■ **TASK TO COMPLETE**: List all lines in the material below that contain "camera".

■ **DATA SUPPLIED**:
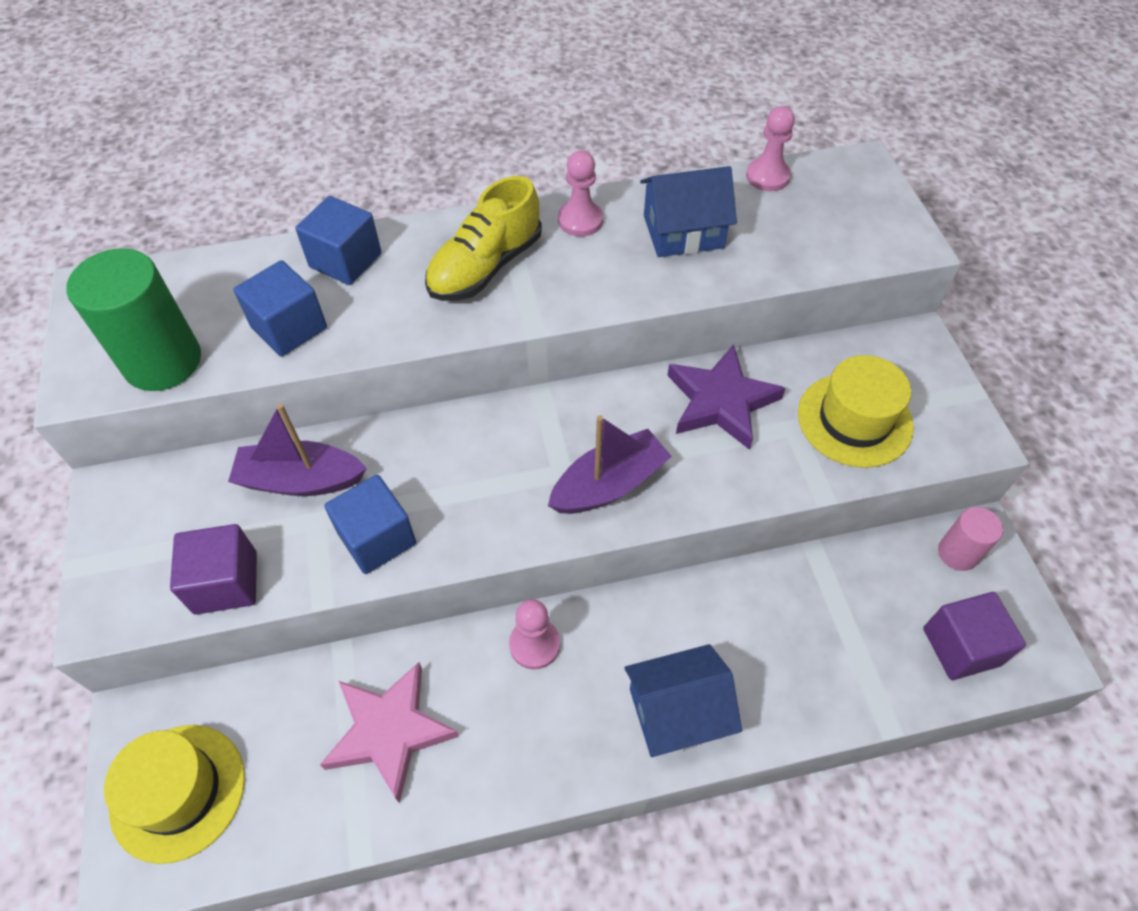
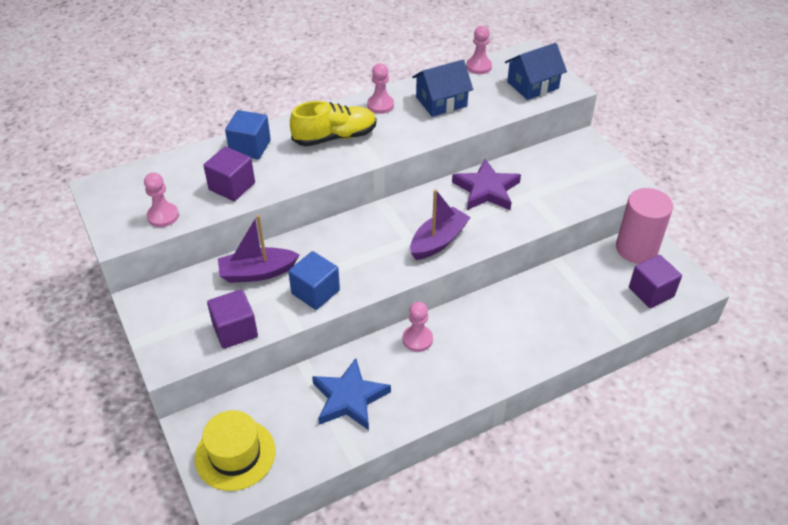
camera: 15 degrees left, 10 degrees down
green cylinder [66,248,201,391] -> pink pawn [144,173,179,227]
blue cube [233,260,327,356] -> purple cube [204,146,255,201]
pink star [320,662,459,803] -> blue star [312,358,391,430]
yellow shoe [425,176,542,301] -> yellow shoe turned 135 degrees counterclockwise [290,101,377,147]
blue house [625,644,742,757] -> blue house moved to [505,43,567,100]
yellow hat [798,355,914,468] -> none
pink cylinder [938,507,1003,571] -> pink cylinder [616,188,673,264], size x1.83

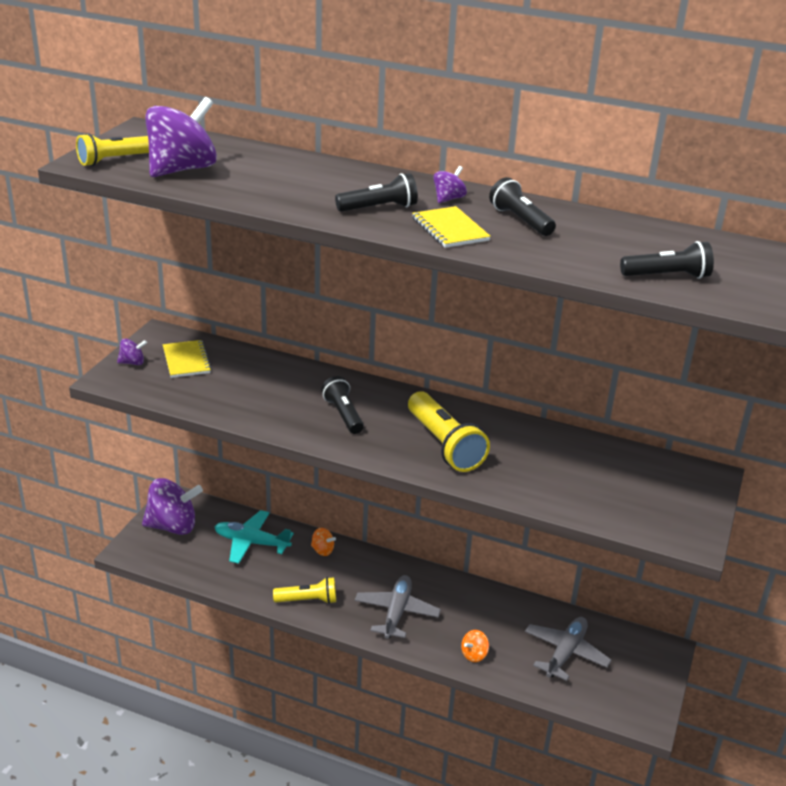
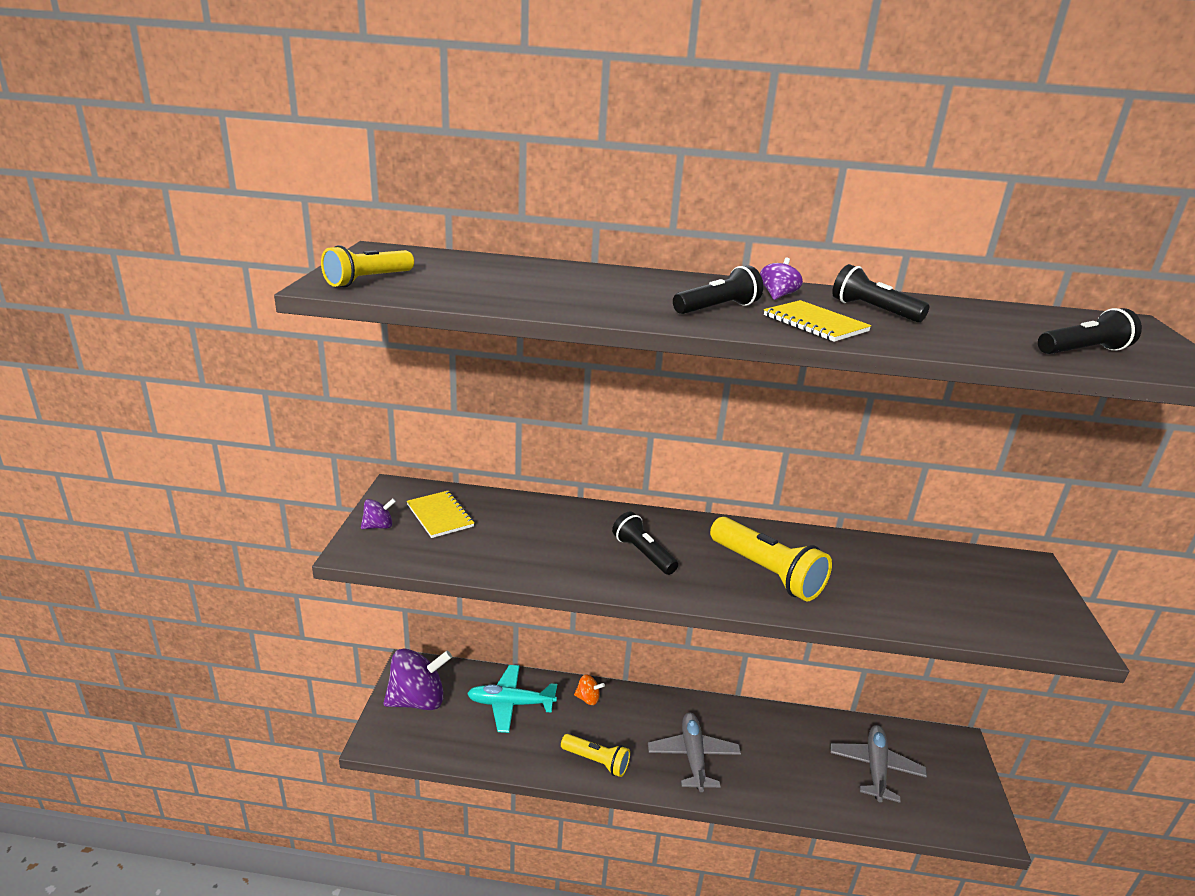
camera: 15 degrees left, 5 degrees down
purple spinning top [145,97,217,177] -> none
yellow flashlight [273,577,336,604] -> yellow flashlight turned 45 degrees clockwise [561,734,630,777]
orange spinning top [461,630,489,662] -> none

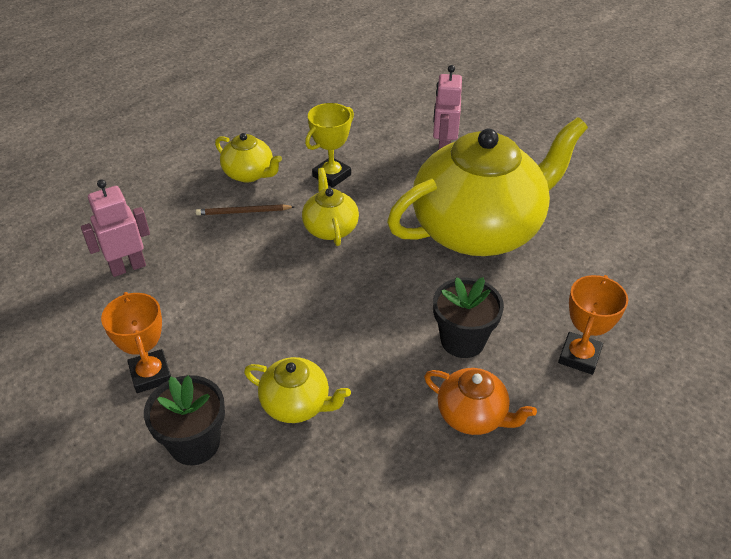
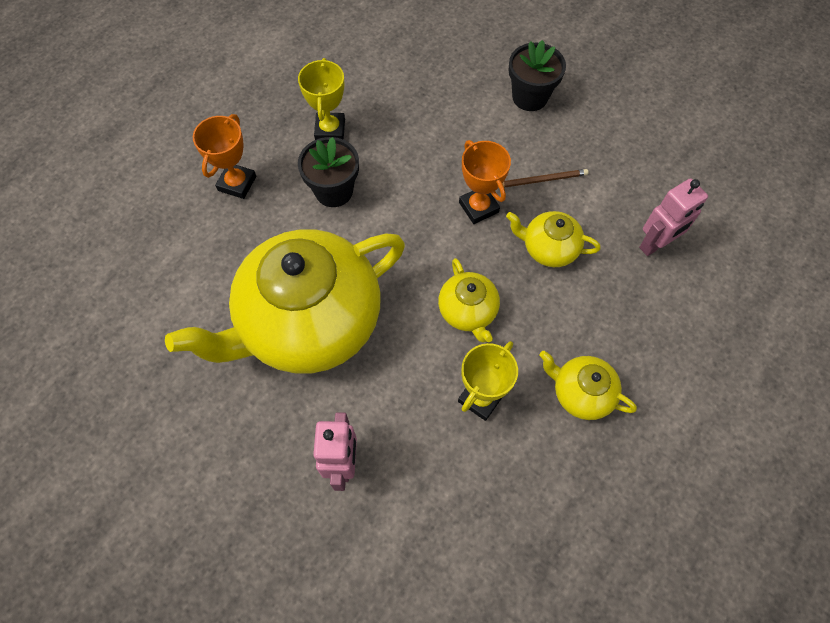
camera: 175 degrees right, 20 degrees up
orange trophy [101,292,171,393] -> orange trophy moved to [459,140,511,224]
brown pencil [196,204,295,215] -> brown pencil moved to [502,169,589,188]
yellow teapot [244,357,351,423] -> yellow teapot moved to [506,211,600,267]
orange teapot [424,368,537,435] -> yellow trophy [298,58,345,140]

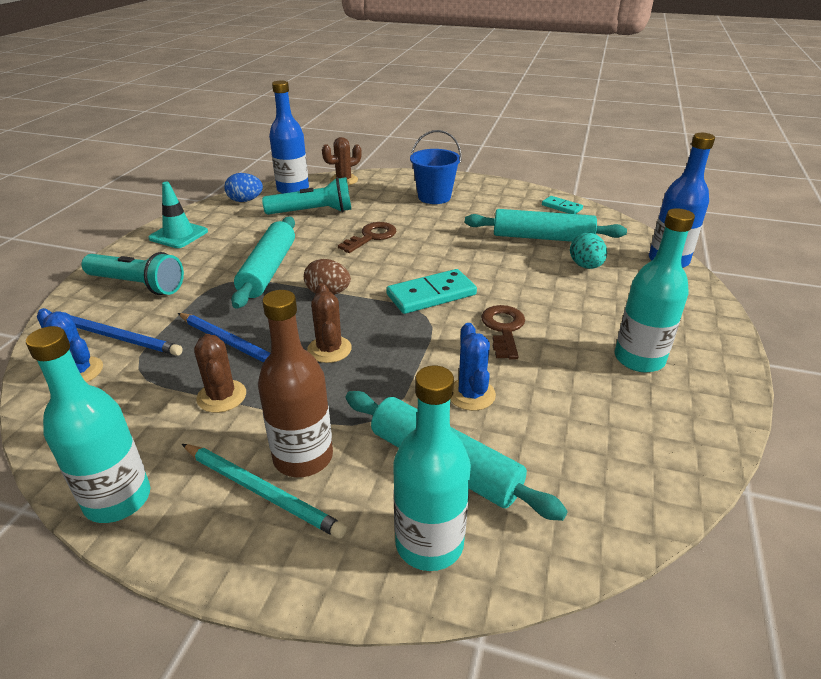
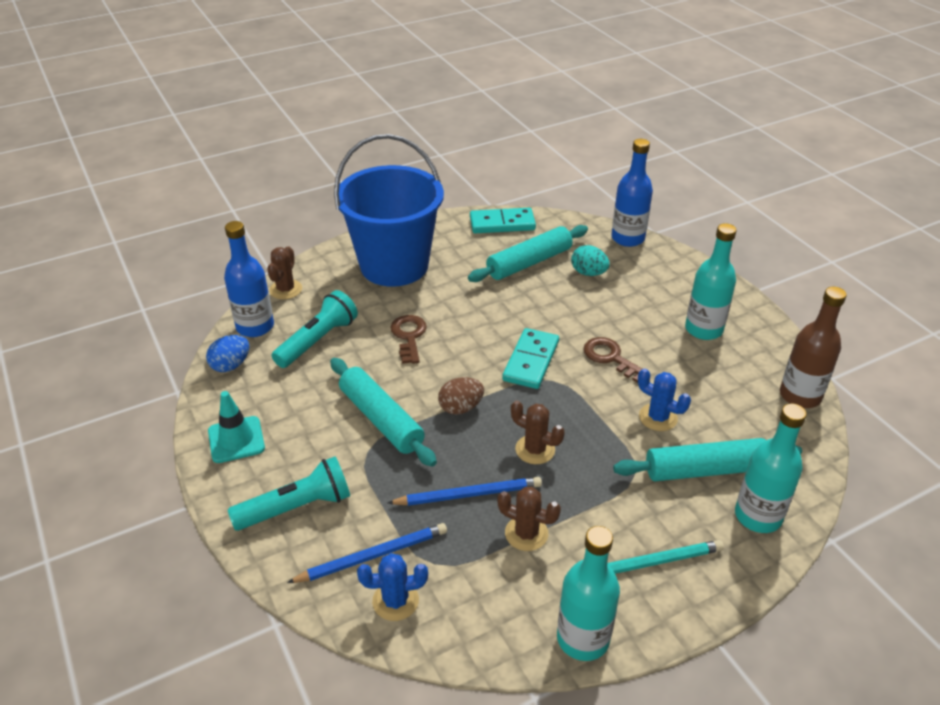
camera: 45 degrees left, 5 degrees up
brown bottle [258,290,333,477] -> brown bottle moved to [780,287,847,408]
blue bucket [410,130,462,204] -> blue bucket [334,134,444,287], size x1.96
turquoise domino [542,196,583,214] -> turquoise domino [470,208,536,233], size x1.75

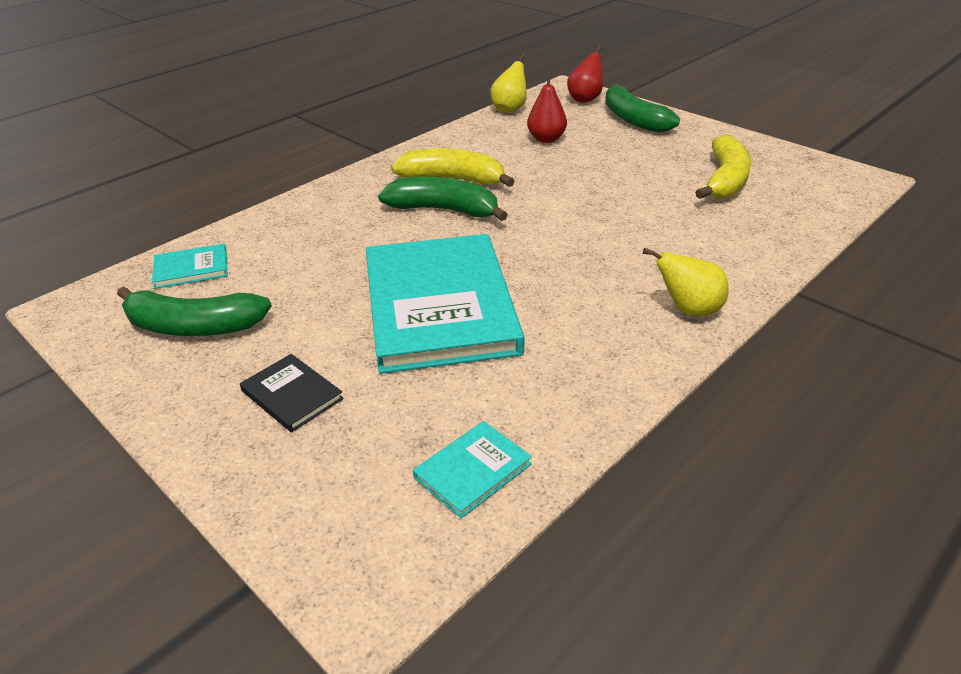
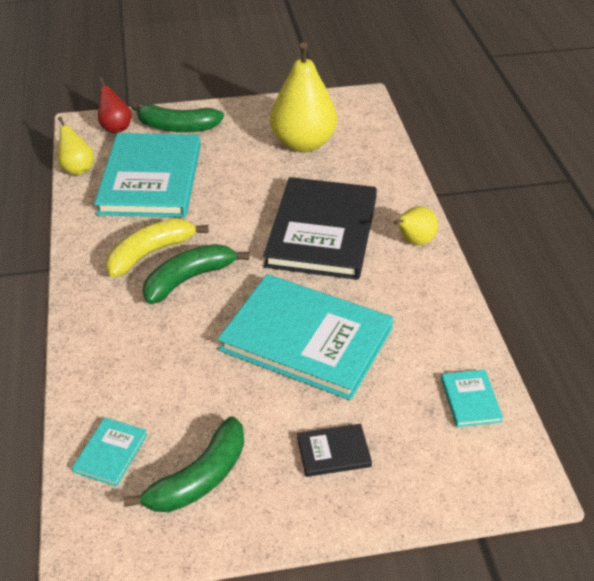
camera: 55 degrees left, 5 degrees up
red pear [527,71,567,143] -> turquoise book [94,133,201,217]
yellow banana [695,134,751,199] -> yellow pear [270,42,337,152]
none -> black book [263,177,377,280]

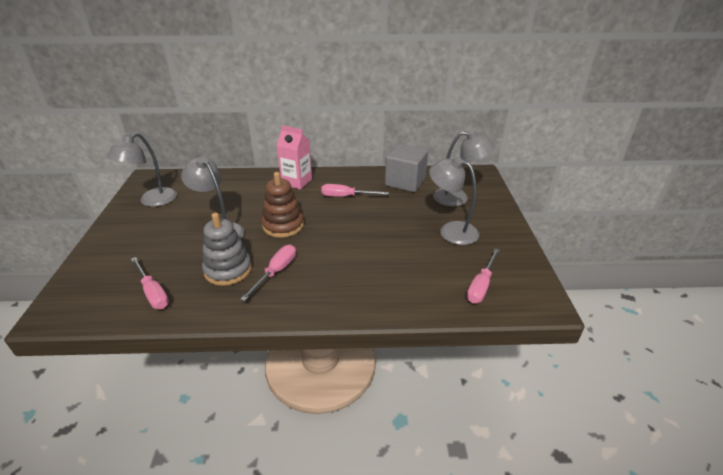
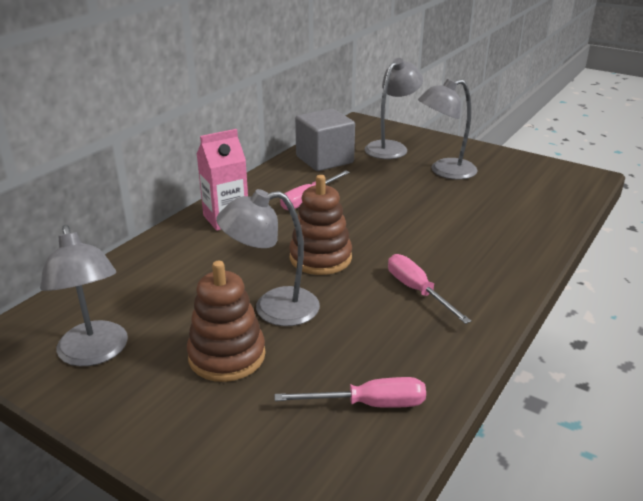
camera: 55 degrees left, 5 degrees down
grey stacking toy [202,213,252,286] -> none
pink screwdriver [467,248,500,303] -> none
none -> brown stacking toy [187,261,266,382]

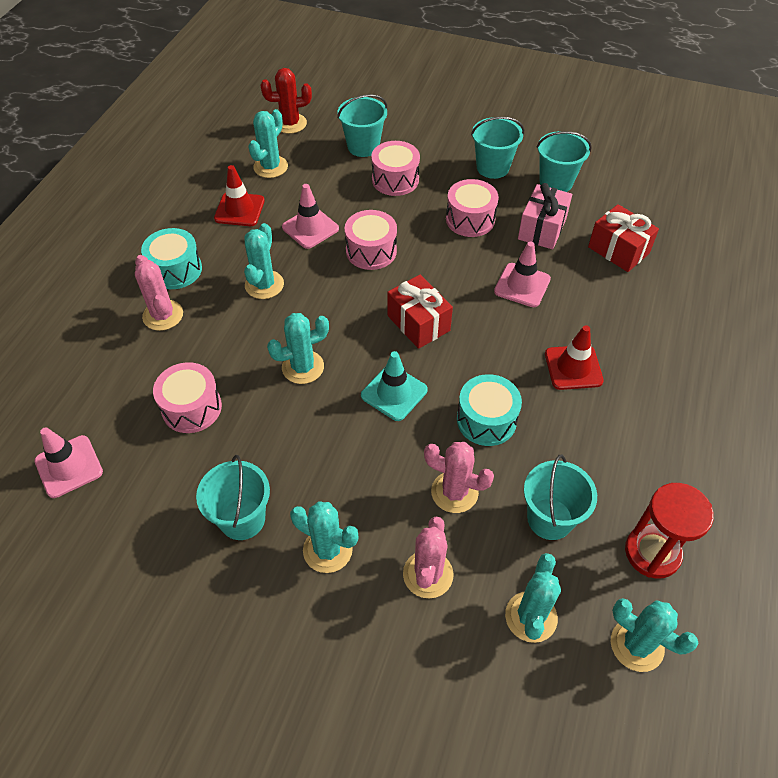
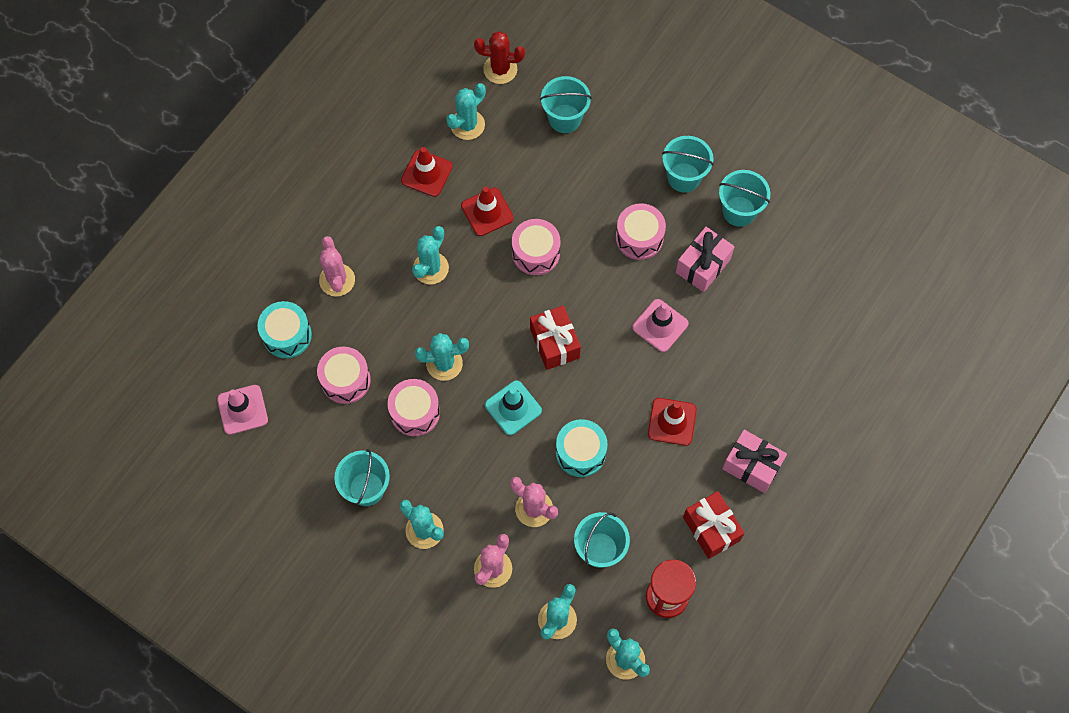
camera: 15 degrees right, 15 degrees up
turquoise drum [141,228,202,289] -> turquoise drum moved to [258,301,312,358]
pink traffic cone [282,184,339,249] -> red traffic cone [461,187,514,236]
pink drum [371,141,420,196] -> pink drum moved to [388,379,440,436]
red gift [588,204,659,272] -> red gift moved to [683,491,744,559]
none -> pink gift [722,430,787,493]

■ **EXERCISE RESPONSE**:
camera: 15 degrees left, 10 degrees down
camera: 15 degrees left, 5 degrees down
camera: 175 degrees right, 20 degrees up
camera: 45 degrees left, 5 degrees up
camera: 55 degrees left, 5 degrees up
camera: 55 degrees left, 5 degrees down
camera: 15 degrees right, 15 degrees up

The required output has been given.